Assignment => Where the records below show the word "stacking" in a line, please copy that line.

Input =>

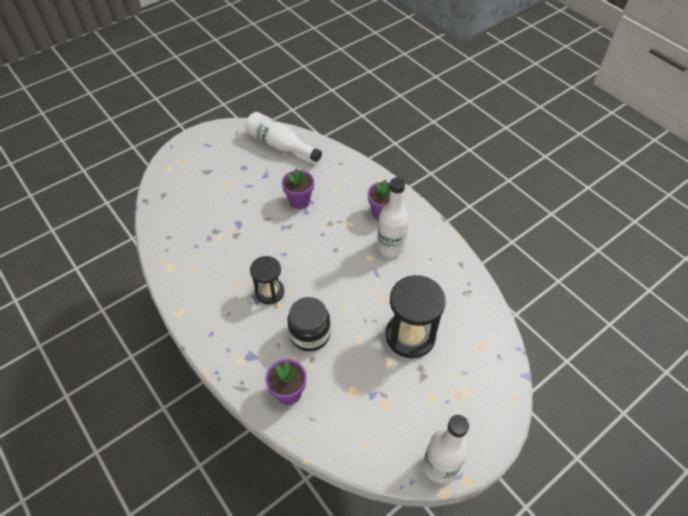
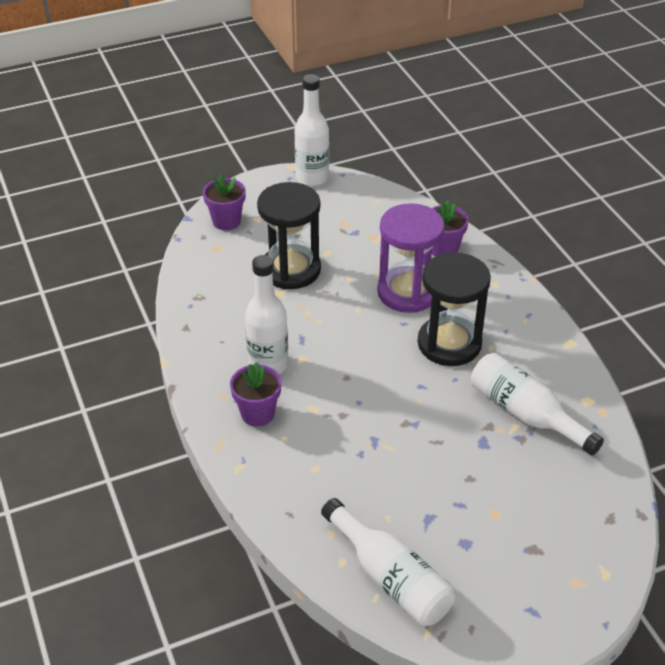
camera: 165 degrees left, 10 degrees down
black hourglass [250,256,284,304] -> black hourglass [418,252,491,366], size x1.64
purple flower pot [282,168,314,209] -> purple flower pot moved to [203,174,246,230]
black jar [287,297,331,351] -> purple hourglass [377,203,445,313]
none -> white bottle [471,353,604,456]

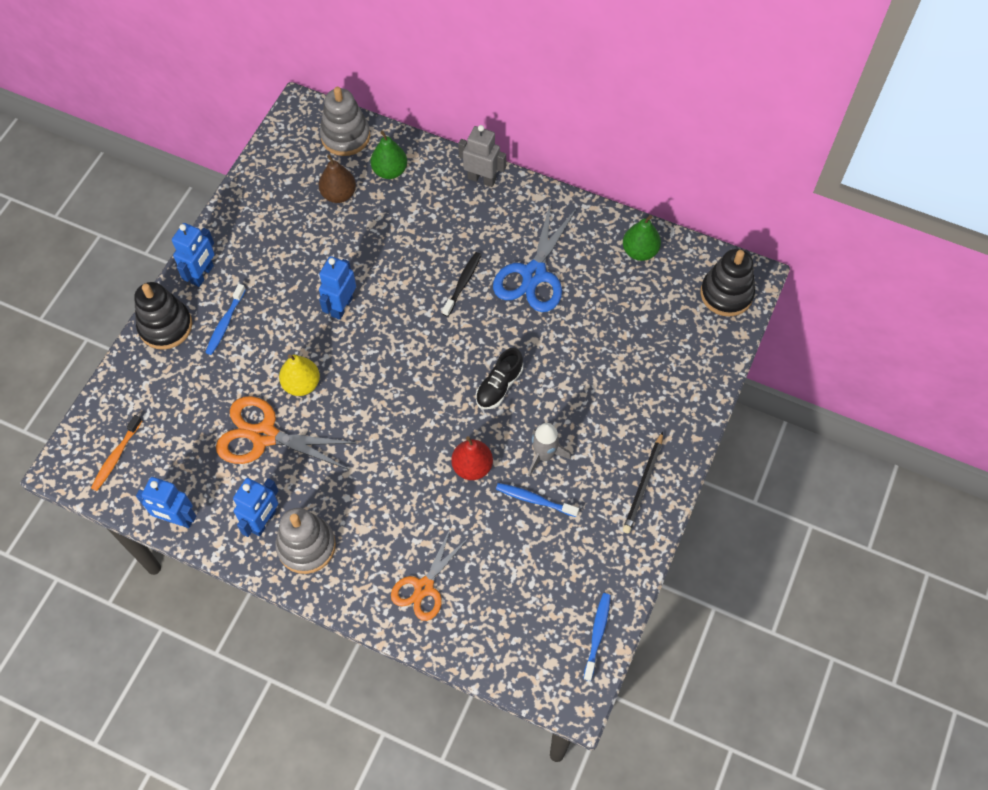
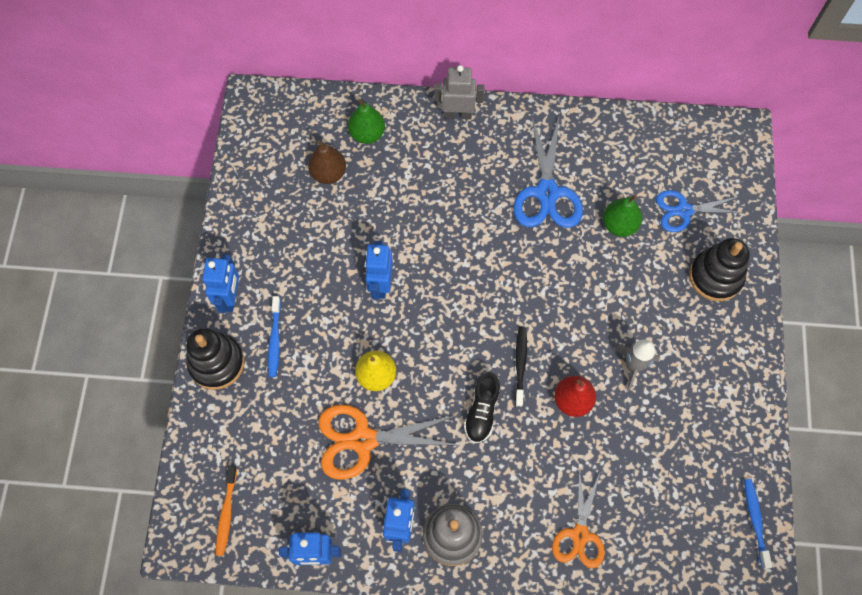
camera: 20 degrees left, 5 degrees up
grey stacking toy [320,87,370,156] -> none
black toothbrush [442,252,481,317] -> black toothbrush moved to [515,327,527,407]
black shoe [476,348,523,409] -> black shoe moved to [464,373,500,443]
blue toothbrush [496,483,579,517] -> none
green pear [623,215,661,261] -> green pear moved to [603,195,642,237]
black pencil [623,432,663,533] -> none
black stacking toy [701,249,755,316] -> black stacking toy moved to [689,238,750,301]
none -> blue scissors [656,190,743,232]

Response to this exercise =>
grey stacking toy [320,87,370,156] -> none
black stacking toy [701,249,755,316] -> black stacking toy moved to [689,238,750,301]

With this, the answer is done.